● **Spatial reasoning data**
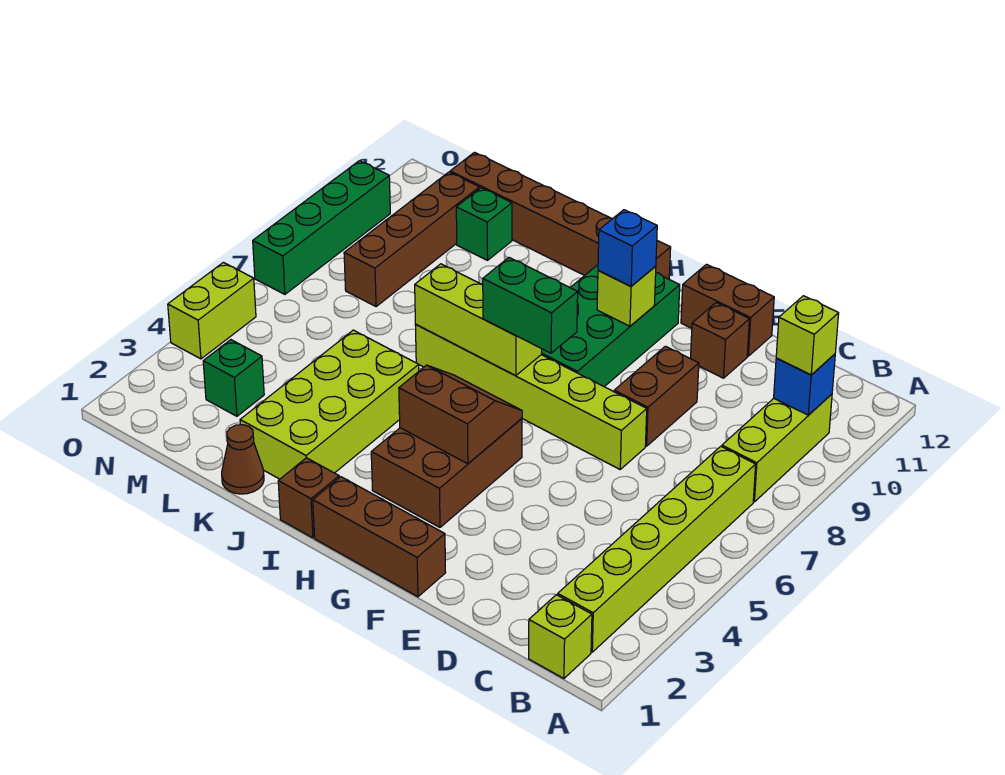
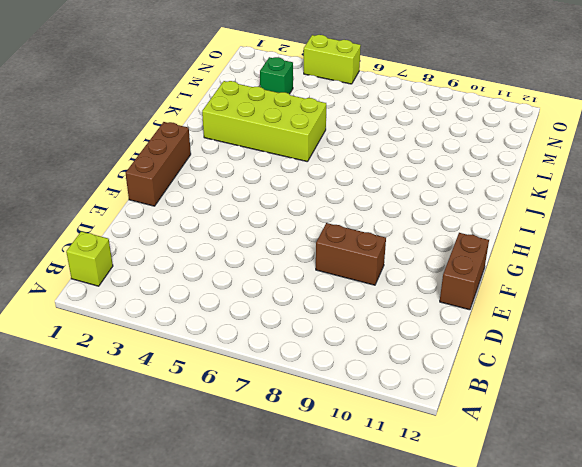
none -> lime brick B2:B7 level 1
none -> lime brick B8:B10 level 1
none -> lime brick E7:J7 level 1

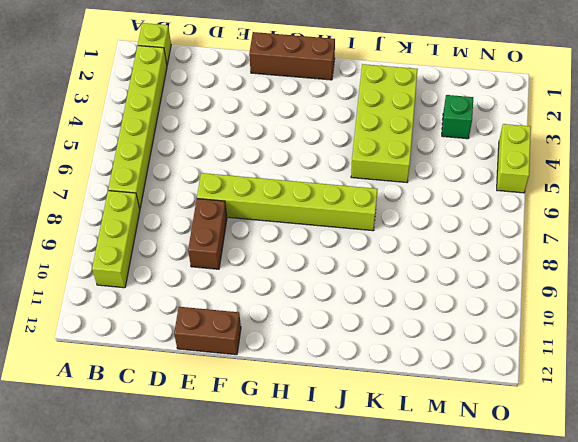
none -> brown brick E11 level 1
none -> brown brick G3:H5 level 1
none -> green brick G8:H11 level 1

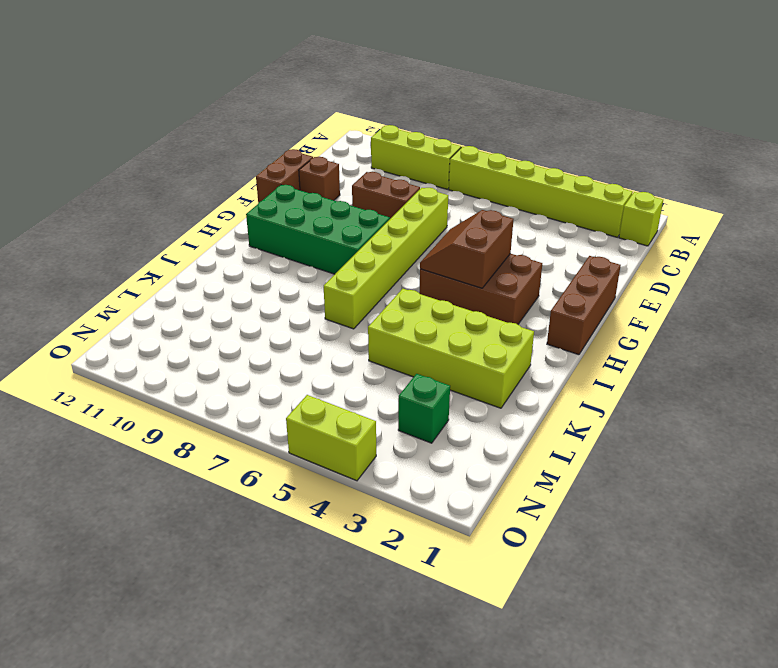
none -> brown brick H12:M12 level 1
none -> brown brick I1 level 1
none -> brown cone K1 level 1

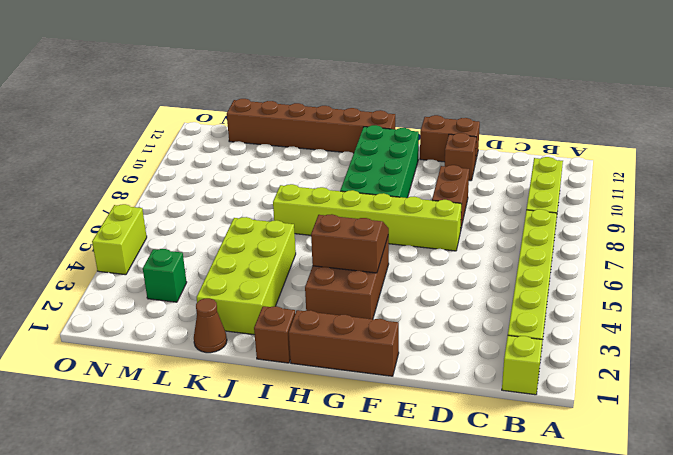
none -> green brick L11 level 1
none -> brown brick M8:M11 level 1
none -> green brick O7:O10 level 1

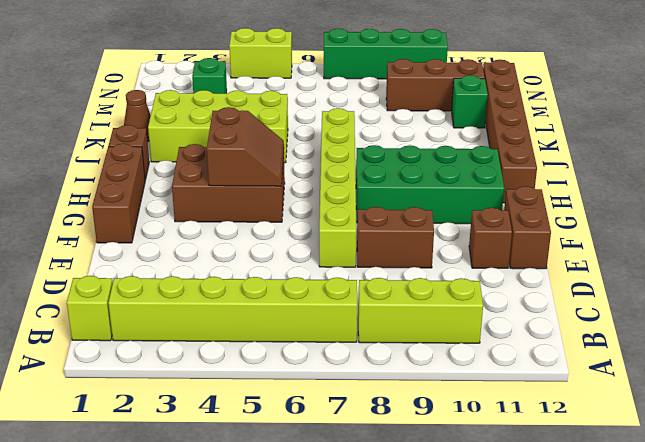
brown brick M9:M11 level 1 -> brown brick M8:M11 level 1
none -> blue brick B10 level 2
none -> lime brick G10 level 2
none -> lime brick H7:J7 level 2

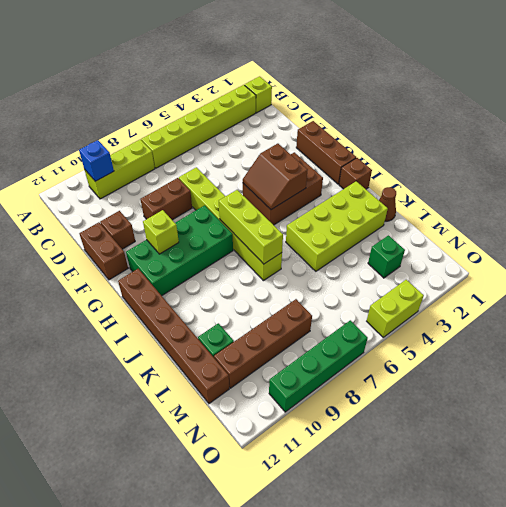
none -> lime brick B10 level 3
none -> green brick G7:H7 level 3
none -> blue brick G10 level 3

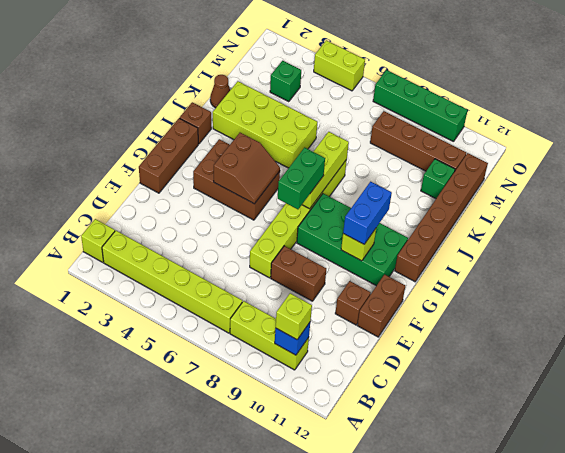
blue brick G10:H10 level 3 -> blue brick G10 level 3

● **Task requirements**
An exact restatement is expected of the lines from the line containing "none -> brown brick H12:M12 level 1" to the end of the data above, pictures excluded.

● **Solution to the problem**
none -> brown brick H12:M12 level 1
none -> brown brick I1 level 1
none -> brown cone K1 level 1

none -> green brick L11 level 1
none -> brown brick M8:M11 level 1
none -> green brick O7:O10 level 1

brown brick M9:M11 level 1 -> brown brick M8:M11 level 1
none -> blue brick B10 level 2
none -> lime brick G10 level 2
none -> lime brick H7:J7 level 2

none -> lime brick B10 level 3
none -> green brick G7:H7 level 3
none -> blue brick G10 level 3

blue brick G10:H10 level 3 -> blue brick G10 level 3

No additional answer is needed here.